**Challenge:**
Look through the data below. Collect every line where the word "JSON" occurs.

**Data excerpts:**
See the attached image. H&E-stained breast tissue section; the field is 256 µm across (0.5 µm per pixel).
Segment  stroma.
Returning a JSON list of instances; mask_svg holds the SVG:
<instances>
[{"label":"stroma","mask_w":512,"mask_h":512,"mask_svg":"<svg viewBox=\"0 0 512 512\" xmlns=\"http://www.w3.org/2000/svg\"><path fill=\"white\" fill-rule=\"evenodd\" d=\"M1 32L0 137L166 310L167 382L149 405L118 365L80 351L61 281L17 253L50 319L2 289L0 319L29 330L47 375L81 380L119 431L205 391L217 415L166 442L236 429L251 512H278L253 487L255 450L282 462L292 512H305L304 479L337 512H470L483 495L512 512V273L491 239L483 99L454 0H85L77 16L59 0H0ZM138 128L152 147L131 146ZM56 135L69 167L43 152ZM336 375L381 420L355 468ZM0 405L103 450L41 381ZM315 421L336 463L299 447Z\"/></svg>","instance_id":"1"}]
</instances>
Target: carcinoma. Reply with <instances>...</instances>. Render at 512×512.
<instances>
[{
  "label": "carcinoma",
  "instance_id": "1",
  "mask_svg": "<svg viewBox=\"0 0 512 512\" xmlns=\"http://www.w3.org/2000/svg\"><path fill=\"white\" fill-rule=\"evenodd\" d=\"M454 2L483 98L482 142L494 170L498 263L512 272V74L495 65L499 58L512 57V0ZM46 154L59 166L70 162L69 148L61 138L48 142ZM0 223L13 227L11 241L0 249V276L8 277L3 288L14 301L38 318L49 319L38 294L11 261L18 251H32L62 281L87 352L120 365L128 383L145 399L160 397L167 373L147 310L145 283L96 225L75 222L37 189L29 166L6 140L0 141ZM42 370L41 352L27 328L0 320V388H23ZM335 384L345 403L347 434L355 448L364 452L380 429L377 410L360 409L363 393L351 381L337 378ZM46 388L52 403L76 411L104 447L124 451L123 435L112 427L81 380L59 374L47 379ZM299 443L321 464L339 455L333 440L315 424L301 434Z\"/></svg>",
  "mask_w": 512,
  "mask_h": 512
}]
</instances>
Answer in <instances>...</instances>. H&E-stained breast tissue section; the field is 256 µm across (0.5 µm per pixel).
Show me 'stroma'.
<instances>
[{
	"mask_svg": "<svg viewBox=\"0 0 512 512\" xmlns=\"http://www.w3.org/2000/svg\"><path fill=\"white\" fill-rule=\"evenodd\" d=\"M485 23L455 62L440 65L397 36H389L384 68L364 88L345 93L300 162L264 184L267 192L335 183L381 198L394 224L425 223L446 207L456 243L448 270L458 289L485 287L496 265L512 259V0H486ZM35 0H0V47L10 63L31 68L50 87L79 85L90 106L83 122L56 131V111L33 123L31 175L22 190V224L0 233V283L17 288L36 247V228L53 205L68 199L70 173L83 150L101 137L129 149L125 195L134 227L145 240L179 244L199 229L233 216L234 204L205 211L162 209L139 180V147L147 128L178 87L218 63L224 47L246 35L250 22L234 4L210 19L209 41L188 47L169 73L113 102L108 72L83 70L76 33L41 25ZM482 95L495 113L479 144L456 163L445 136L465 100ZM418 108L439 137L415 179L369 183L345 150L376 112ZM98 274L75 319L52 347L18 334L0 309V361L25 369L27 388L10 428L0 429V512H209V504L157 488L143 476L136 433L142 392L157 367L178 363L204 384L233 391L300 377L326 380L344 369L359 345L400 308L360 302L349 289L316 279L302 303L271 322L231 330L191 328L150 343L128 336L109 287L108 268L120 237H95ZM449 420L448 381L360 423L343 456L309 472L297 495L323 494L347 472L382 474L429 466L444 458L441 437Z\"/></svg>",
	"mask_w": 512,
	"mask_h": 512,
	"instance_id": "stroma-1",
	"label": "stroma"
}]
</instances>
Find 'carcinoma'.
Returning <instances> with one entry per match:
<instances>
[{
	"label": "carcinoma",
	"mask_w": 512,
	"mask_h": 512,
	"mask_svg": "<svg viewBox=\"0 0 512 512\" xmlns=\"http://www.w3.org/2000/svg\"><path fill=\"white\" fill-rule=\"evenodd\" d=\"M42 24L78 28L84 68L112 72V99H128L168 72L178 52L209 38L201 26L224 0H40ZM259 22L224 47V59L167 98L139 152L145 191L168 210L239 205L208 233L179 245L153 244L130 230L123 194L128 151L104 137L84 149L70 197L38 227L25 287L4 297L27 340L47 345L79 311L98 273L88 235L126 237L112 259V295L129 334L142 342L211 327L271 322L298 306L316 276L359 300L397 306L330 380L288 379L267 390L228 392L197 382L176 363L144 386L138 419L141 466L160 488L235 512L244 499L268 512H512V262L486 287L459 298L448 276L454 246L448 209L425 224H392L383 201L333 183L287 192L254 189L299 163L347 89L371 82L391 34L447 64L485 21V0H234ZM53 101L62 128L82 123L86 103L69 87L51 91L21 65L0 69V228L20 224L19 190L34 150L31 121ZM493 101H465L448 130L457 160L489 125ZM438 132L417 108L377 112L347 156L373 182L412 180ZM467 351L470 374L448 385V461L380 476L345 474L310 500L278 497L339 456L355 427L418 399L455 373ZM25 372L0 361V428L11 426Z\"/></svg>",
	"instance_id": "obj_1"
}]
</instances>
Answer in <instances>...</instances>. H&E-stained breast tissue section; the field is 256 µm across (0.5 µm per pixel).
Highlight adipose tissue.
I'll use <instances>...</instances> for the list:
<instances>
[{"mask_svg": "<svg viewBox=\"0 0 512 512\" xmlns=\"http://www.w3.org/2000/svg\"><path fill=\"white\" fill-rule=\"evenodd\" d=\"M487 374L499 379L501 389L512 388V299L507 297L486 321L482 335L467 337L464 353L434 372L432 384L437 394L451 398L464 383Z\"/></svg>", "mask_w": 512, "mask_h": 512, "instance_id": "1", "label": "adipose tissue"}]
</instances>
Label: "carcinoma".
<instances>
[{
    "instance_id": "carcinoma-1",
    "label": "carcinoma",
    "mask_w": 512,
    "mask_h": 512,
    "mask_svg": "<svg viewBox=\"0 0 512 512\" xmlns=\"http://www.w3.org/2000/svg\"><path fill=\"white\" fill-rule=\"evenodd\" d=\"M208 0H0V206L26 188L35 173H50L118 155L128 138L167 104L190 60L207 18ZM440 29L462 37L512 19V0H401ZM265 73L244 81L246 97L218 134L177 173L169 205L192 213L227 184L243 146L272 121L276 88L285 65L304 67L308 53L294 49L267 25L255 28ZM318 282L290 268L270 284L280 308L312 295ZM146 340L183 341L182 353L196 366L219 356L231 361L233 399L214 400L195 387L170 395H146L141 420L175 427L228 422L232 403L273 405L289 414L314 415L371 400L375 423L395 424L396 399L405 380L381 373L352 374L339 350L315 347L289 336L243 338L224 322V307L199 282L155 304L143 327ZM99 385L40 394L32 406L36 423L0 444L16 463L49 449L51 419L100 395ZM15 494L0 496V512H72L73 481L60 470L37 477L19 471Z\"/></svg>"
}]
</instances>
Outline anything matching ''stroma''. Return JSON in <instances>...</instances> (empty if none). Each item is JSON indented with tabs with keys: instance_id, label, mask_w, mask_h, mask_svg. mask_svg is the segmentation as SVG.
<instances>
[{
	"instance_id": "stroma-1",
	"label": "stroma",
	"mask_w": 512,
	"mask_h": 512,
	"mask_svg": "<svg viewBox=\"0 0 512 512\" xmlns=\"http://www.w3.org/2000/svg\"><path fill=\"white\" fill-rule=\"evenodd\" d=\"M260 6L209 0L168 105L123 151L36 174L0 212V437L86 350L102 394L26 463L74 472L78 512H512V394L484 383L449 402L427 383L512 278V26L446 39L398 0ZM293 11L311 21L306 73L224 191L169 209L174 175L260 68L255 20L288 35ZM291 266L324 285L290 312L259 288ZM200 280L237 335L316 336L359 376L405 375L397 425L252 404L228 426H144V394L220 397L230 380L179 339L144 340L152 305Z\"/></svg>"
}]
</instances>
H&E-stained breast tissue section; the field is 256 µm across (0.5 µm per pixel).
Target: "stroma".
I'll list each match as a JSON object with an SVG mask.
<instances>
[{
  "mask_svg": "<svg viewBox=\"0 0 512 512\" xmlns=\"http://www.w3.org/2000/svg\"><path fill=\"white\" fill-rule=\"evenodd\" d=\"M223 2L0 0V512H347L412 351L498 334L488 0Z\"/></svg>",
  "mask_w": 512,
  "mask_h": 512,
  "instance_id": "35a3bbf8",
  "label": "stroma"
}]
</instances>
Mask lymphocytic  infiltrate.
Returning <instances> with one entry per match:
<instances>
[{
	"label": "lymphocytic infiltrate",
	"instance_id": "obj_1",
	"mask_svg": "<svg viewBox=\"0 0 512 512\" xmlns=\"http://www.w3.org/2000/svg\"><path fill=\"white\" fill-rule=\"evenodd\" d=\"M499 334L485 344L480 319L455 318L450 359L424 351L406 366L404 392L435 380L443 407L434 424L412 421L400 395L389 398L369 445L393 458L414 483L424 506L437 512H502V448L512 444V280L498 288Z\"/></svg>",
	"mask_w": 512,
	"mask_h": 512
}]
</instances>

**Result of the exercise:**
Returning a JSON list of instances; mask_svg holds the SVG:
Outline anything matching ''stroma''. Return JSON in <instances>...</instances> (empty if none). Each item is JSON indented with tabs with keys: instance_id, label, mask_w, mask_h, mask_svg. mask_svg is the segmentation as SVG.
I'll list each match as a JSON object with an SVG mask.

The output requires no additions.